| Problem to solve |
Transcribe the records below exactly, from their first line through the line containing "Given the image: H&E-stained". Omit every line after it.

| Input data |
━━━━━━━━━━━━━━━━

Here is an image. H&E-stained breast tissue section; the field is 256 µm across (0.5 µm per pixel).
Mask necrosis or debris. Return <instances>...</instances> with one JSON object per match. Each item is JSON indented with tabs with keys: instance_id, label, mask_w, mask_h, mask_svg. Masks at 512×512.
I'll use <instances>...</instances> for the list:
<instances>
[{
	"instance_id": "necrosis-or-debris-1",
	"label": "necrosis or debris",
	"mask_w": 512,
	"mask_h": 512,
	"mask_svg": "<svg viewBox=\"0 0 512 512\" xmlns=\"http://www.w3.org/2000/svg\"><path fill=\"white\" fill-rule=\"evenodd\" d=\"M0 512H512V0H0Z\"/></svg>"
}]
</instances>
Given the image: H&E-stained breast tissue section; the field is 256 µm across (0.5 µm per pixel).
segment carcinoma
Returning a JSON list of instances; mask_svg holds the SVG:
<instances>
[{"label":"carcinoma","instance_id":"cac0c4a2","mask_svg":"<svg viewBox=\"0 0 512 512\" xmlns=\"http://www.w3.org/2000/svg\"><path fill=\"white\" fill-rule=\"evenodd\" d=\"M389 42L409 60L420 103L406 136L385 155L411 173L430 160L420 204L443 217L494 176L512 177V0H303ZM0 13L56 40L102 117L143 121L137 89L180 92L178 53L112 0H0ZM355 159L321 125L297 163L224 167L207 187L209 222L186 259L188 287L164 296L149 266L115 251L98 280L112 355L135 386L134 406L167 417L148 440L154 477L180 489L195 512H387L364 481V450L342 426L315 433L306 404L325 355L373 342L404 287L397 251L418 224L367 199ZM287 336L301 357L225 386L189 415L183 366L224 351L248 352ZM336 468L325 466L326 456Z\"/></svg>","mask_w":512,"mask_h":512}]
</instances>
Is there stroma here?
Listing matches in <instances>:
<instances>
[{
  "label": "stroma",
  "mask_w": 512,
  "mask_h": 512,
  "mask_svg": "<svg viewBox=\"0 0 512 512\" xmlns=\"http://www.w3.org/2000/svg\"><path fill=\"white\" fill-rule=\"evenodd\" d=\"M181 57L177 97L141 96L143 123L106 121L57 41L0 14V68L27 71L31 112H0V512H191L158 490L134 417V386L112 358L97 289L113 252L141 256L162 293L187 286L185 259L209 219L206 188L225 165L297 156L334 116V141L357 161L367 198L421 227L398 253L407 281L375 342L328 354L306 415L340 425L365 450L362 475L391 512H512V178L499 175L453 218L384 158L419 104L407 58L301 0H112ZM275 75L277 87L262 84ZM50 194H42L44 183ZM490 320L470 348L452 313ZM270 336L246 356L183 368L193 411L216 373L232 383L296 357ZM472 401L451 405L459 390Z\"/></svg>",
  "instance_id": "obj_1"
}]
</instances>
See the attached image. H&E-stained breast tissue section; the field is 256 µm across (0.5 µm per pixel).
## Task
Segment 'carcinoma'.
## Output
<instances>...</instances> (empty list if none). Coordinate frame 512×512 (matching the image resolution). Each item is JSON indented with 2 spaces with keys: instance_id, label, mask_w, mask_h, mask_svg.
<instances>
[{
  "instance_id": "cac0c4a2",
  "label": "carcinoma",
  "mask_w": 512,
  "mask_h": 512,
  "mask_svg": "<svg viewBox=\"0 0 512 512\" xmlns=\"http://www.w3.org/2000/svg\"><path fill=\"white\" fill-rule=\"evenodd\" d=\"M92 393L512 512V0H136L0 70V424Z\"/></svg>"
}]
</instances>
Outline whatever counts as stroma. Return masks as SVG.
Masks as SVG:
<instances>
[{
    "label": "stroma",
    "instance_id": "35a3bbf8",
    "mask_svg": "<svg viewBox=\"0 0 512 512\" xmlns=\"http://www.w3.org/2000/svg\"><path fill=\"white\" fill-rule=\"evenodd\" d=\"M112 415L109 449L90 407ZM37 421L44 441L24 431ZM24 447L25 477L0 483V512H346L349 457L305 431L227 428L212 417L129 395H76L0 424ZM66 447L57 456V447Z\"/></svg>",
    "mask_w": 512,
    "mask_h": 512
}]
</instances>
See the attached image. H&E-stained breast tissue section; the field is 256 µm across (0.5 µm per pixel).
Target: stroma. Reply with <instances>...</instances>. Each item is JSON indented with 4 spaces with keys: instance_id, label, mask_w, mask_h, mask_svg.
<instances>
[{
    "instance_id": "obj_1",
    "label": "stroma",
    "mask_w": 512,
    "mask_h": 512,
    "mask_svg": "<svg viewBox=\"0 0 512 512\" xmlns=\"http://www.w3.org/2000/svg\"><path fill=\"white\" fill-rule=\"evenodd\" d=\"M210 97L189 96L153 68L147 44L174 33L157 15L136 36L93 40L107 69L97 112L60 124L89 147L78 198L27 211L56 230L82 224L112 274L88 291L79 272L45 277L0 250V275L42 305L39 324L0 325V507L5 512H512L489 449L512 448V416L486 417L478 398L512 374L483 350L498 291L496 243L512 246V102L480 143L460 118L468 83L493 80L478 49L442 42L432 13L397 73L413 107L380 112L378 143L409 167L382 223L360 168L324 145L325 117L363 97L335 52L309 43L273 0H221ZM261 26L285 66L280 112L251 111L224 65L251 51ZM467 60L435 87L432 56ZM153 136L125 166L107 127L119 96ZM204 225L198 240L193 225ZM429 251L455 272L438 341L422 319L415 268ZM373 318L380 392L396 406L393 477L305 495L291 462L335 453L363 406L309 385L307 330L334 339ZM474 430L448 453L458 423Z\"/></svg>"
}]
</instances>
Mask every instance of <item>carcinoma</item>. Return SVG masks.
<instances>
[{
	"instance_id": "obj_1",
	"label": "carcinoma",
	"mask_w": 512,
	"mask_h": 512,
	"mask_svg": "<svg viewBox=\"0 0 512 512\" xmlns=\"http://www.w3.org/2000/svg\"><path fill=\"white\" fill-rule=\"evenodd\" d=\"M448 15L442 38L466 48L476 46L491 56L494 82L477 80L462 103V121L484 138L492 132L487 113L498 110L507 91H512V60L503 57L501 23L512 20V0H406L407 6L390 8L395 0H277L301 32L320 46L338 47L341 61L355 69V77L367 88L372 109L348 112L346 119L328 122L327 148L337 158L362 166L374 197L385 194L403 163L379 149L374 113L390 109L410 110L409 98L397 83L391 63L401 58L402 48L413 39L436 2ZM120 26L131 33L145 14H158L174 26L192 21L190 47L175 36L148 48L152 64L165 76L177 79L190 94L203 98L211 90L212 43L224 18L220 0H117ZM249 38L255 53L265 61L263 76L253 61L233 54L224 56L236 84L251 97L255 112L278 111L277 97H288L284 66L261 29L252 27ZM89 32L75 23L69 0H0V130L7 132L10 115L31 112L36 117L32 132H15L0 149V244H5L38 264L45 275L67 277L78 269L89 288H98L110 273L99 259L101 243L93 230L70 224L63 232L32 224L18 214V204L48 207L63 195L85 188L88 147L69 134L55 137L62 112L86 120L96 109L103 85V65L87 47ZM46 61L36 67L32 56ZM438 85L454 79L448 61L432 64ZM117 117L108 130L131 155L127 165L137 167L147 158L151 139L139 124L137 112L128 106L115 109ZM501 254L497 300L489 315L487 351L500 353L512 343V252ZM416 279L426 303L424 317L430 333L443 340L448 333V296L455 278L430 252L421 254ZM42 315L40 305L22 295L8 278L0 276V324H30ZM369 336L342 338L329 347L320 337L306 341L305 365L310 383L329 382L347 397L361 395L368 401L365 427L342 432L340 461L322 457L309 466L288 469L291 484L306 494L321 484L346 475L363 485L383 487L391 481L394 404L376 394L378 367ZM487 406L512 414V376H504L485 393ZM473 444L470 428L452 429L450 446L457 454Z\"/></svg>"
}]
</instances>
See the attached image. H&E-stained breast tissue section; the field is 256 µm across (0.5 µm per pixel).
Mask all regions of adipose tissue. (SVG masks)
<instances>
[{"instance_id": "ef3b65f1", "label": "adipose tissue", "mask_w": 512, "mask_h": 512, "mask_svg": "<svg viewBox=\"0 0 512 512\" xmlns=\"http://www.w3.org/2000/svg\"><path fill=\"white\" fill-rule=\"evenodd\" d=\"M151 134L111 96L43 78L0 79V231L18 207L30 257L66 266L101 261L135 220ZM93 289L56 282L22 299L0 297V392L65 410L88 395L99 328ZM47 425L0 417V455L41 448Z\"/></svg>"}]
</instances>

━━━━━━━━━━━━━━━━

| Answer for the task |
Here is an image. H&E-stained breast tissue section; the field is 256 µm across (0.5 µm per pixel).
Mask necrosis or debris. Return <instances>...</instances> with one JSON object per match. Each item is JSON indented with tabs with keys: instance_id, label, mask_w, mask_h, mask_svg. Masks at 512×512.
I'll use <instances>...</instances> for the list:
<instances>
[{
	"instance_id": "necrosis-or-debris-1",
	"label": "necrosis or debris",
	"mask_w": 512,
	"mask_h": 512,
	"mask_svg": "<svg viewBox=\"0 0 512 512\" xmlns=\"http://www.w3.org/2000/svg\"><path fill=\"white\" fill-rule=\"evenodd\" d=\"M0 512H512V0H0Z\"/></svg>"
}]
</instances>
Given the image: H&E-stained breast tissue section; the field is 256 µm across (0.5 µm per pixel).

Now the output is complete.